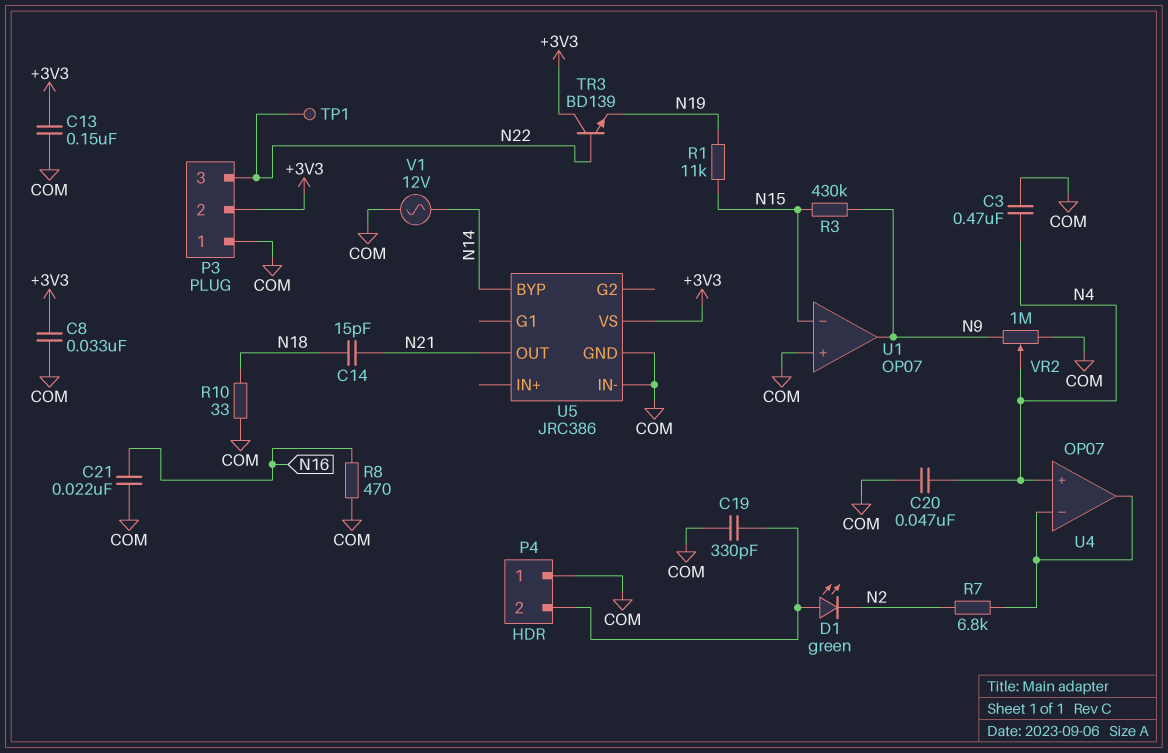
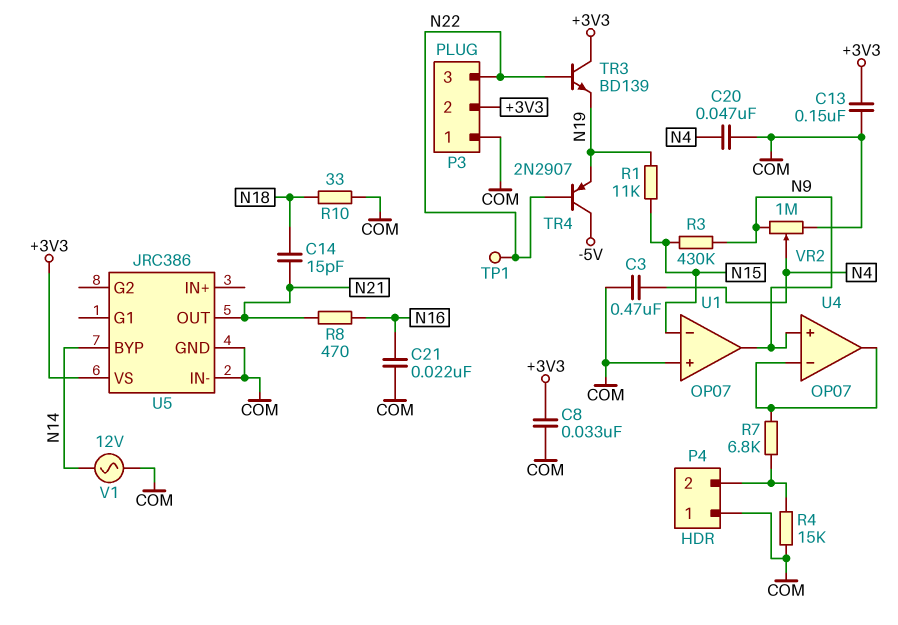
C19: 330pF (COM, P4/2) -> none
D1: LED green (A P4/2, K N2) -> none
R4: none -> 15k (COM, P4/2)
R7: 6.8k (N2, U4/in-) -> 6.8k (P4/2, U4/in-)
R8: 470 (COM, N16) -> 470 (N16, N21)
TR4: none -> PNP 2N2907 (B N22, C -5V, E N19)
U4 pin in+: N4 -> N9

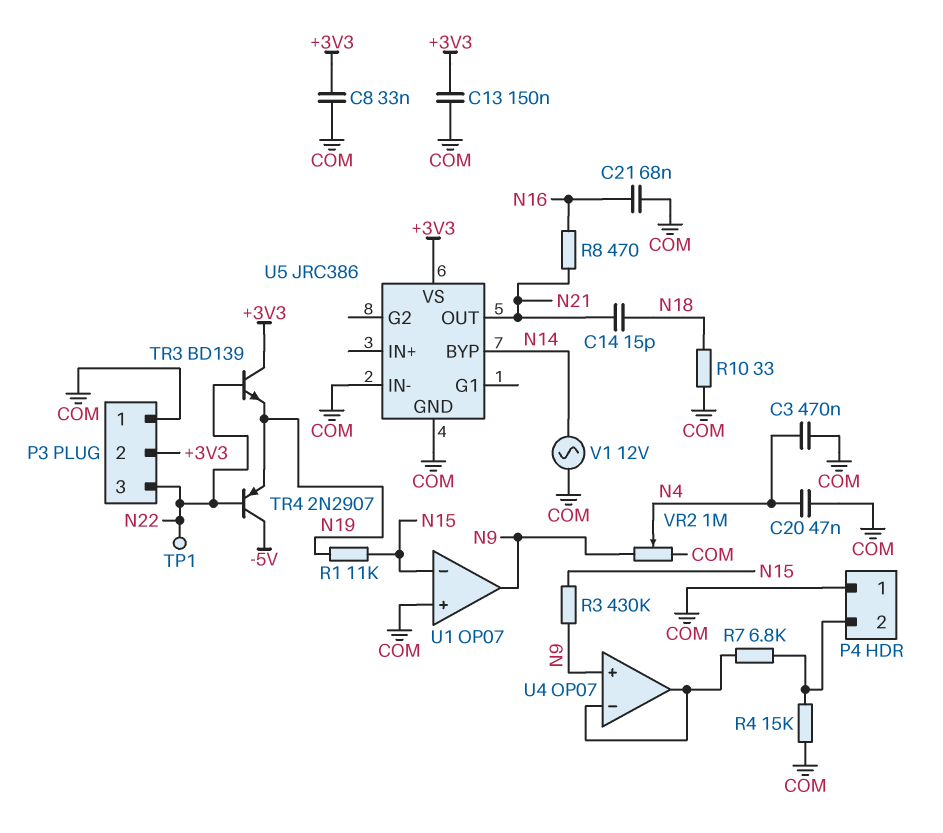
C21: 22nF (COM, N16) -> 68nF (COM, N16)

┄┄┄┄┄┄┄┄┄┄┄┄┄┄┄┄┄┄┄┄

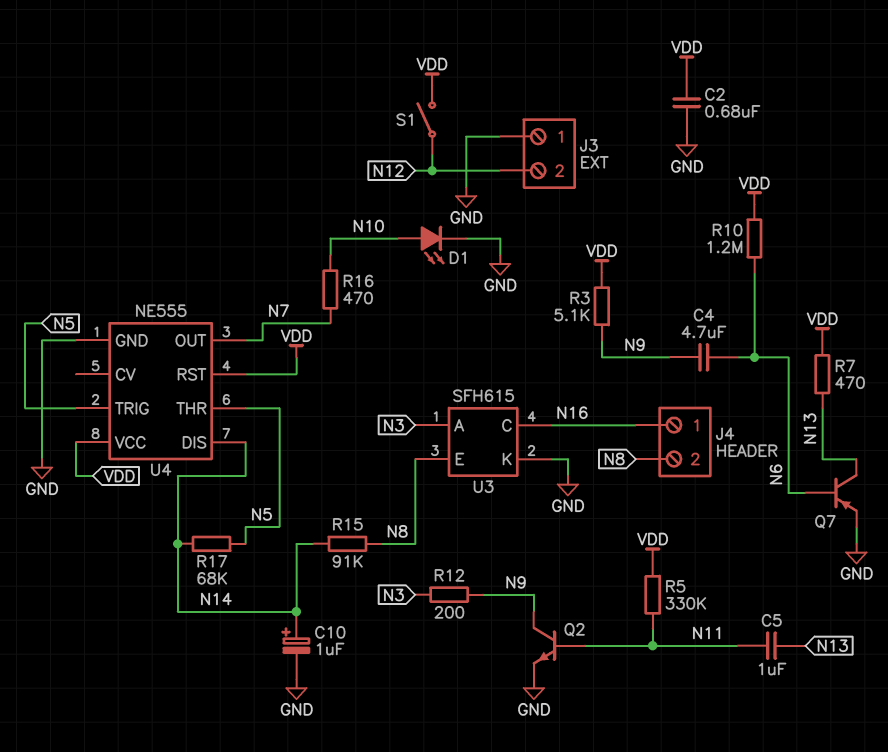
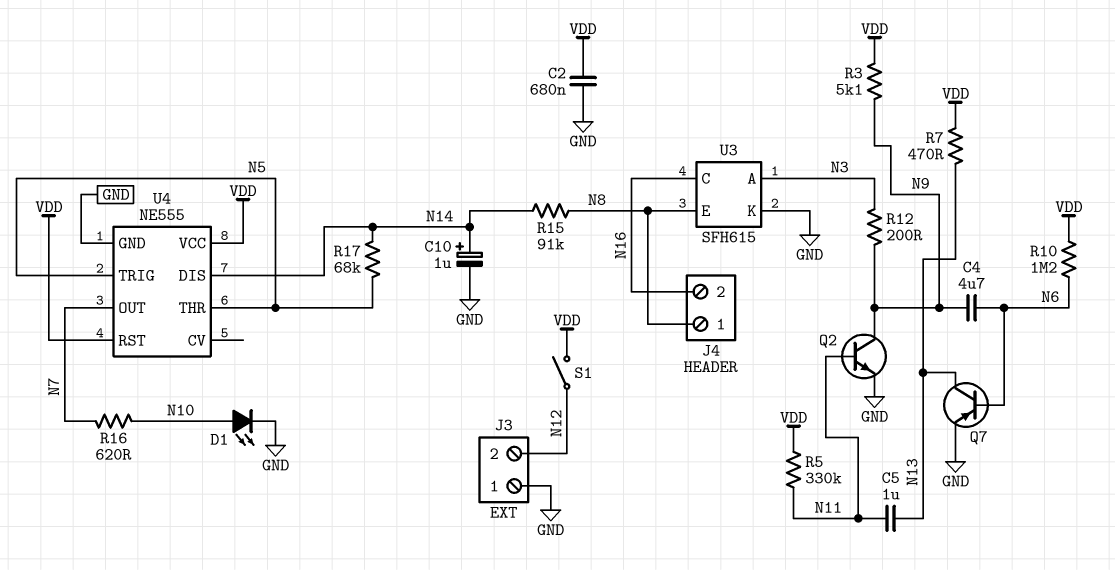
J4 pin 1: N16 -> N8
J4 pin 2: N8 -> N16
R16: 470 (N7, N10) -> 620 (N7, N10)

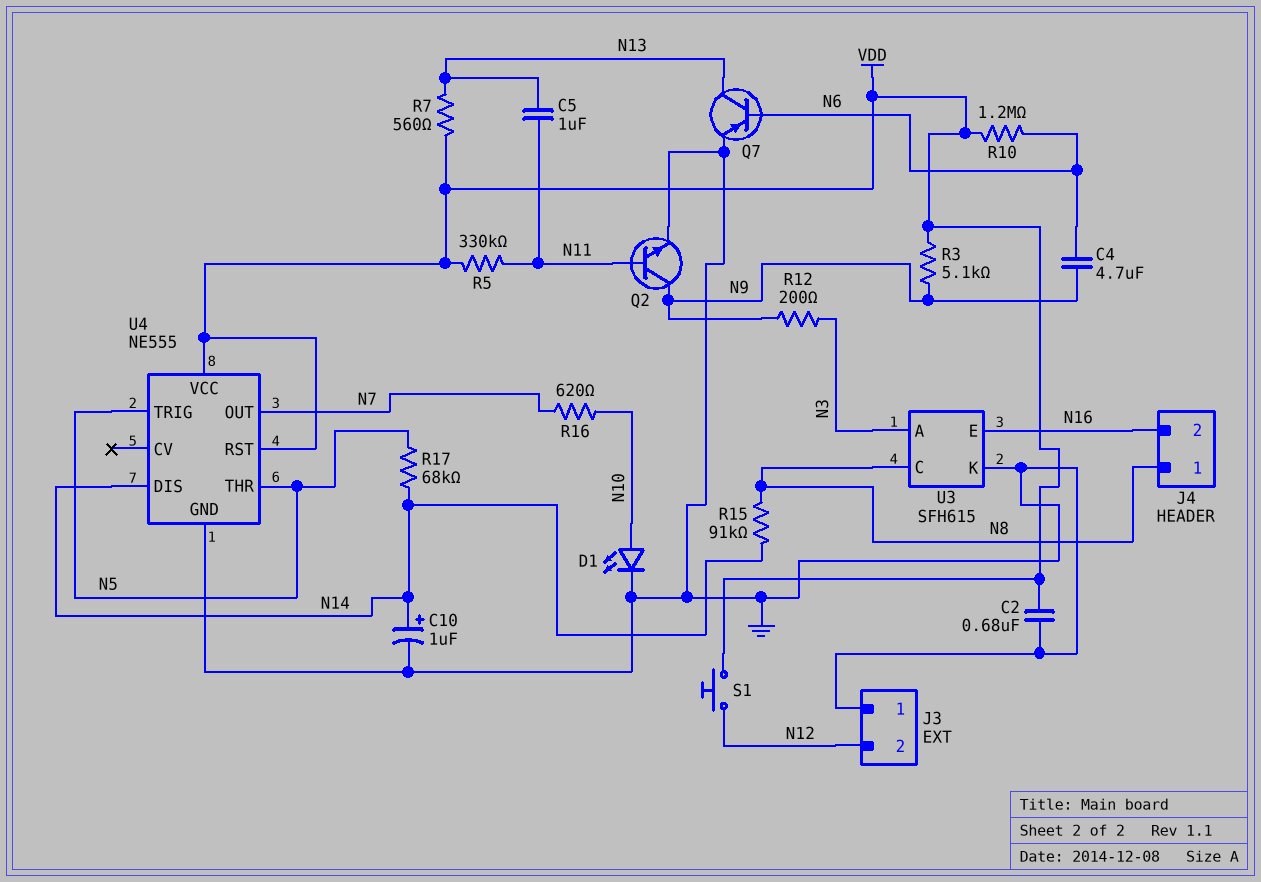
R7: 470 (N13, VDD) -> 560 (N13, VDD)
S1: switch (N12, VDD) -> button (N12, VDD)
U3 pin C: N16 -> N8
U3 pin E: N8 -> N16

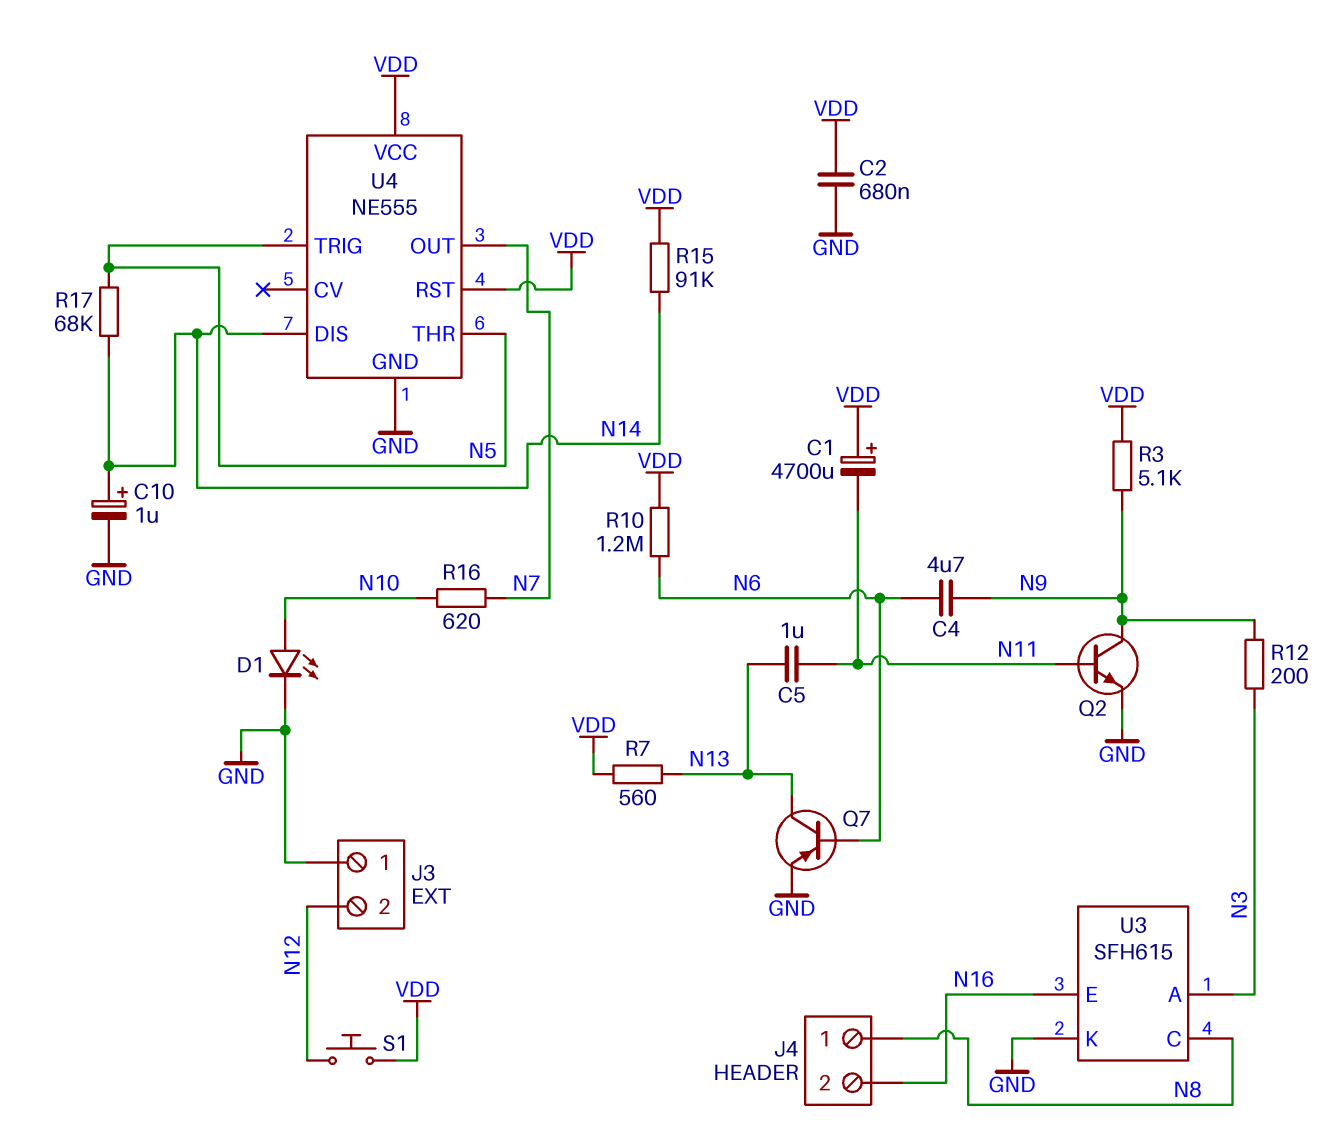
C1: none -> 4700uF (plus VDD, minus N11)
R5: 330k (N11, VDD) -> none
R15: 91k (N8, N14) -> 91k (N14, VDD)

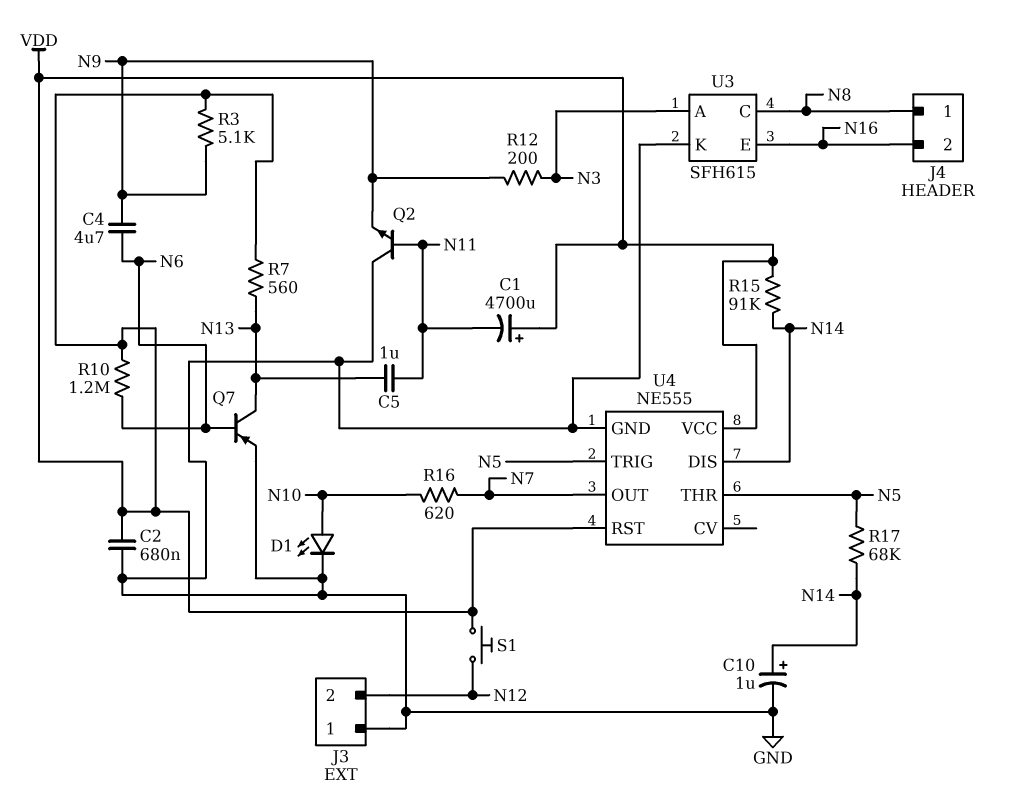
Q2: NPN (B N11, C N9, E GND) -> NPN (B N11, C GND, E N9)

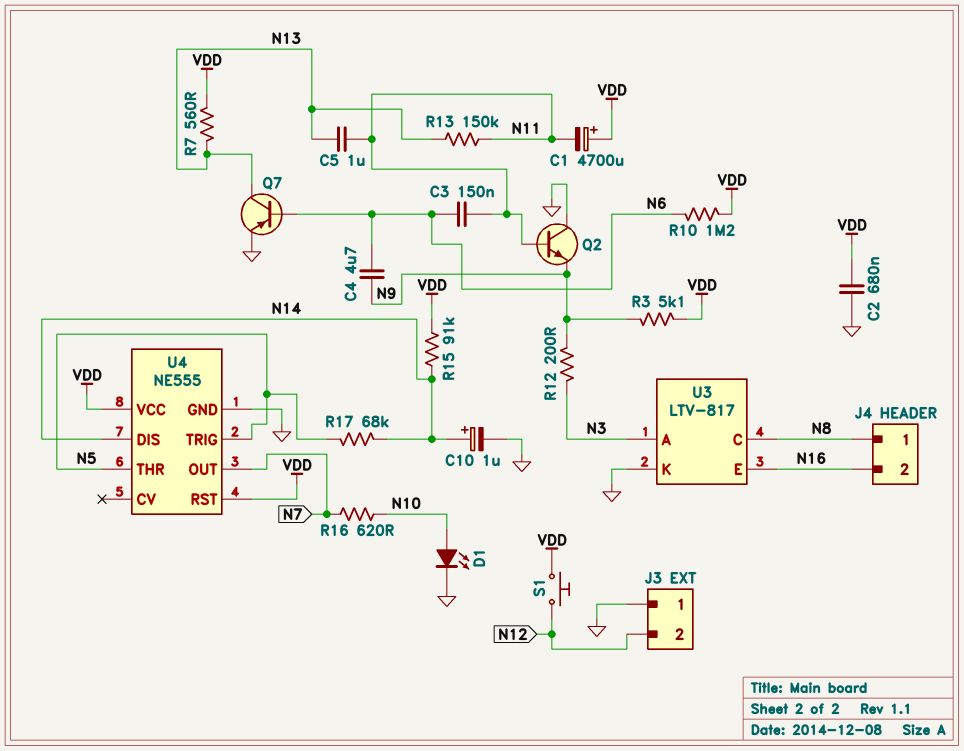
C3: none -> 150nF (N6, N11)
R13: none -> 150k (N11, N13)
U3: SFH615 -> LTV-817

┄┄┄┄┄┄┄┄┄┄┄┄┄┄┄┄┄┄┄┄

→ **About this exercise**: Repeat, without pictures, exactly the lines of the data above from the one containing "TR4: none -> PNP 2N2907 (B N22, C -5V, E N19)" through the one containing "C21: 22nF (COM, N16) -> 68nF (COM, N16)", including both and adding nothing.

→ **Answer area**:
TR4: none -> PNP 2N2907 (B N22, C -5V, E N19)
U4 pin in+: N4 -> N9

C21: 22nF (COM, N16) -> 68nF (COM, N16)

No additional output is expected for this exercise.